[Opening Exercise materials section]

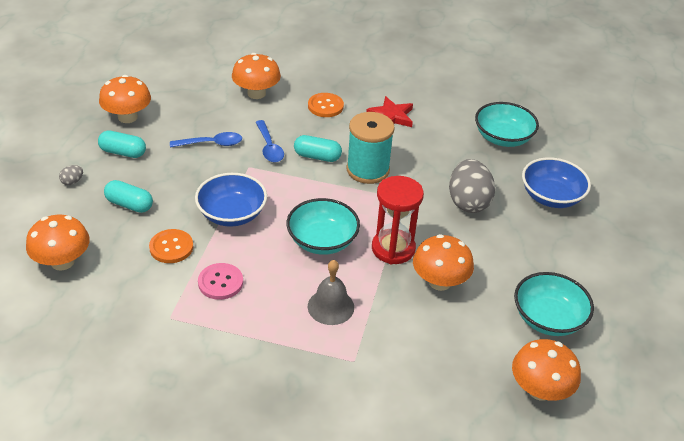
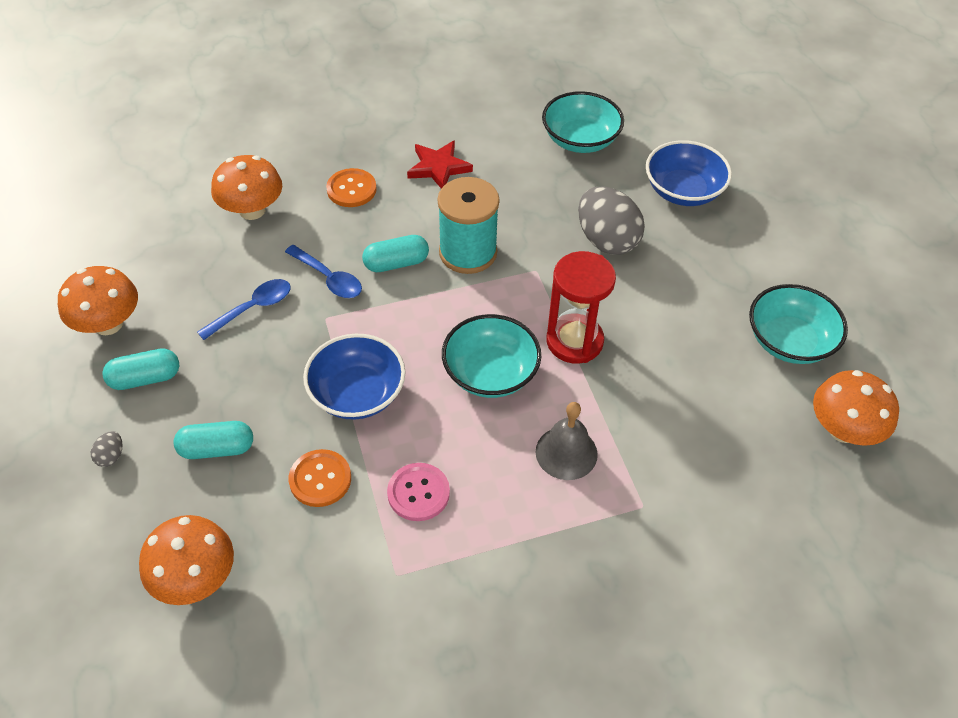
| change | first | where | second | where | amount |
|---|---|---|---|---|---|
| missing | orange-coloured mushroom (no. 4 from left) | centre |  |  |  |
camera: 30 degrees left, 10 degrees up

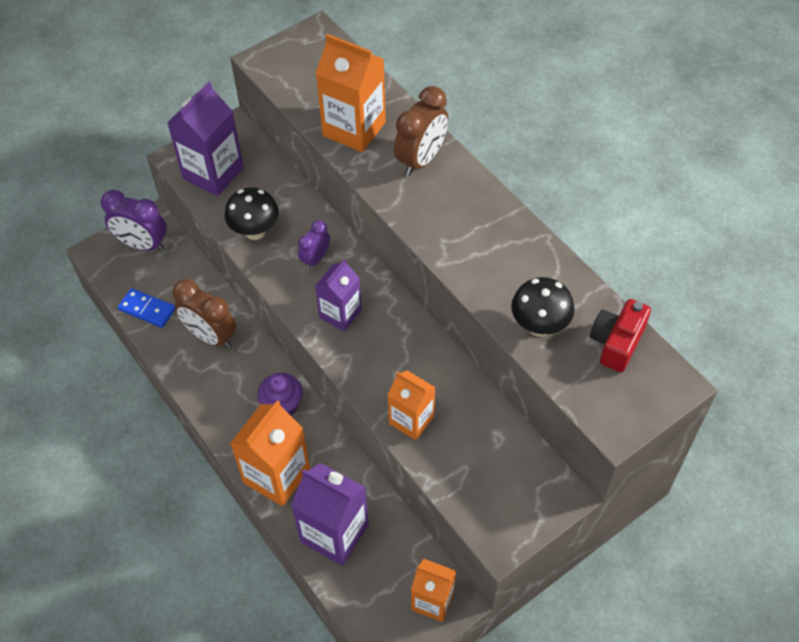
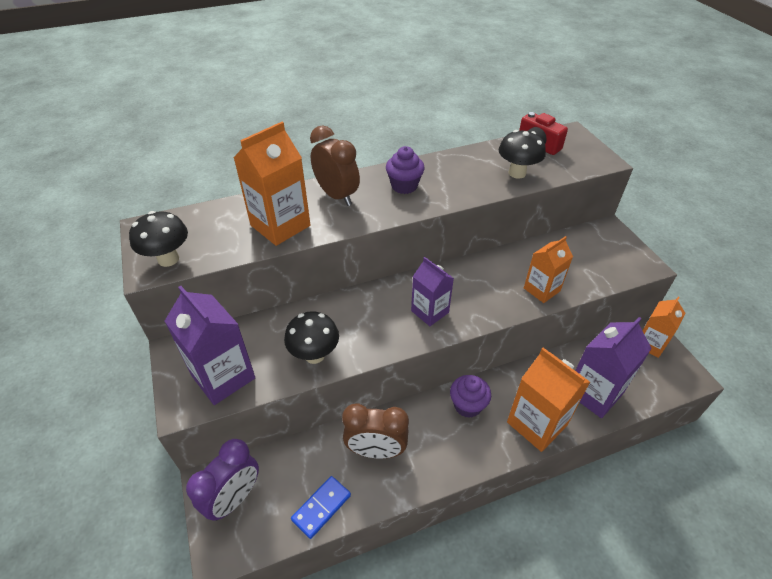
| change | first | where | second | where | amount |
|---|---|---|---|---|---|
| missing | royal purple bedside clock (no. 2 from left) | centre |  |  |  |
| spun | russet bedside clock (no. 1 from left in the first image) | middle left | russet bedside clock (no. 2 from left) | bottom centre | 45 degrees clockwise |
| appeared |  |  | royal purple muffin (no. 1 from left) | top centre |  |
| appeared |  |  | jet-black mushroom (no. 1 from left) | middle left |  |
camera: 75 degrees left, 10 degrees down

[Closing Exercise materials section]

**Prompt:** Exactly repeat the lines from the line that contains "royal purple muffin" to the end of the entries, both included, and leave out all other lines.

**Result of the exercise:**
| appeared |  |  | royal purple muffin (no. 1 from left) | top centre |  |
| appeared |  |  | jet-black mushroom (no. 1 from left) | middle left |  |
camera: 75 degrees left, 10 degrees down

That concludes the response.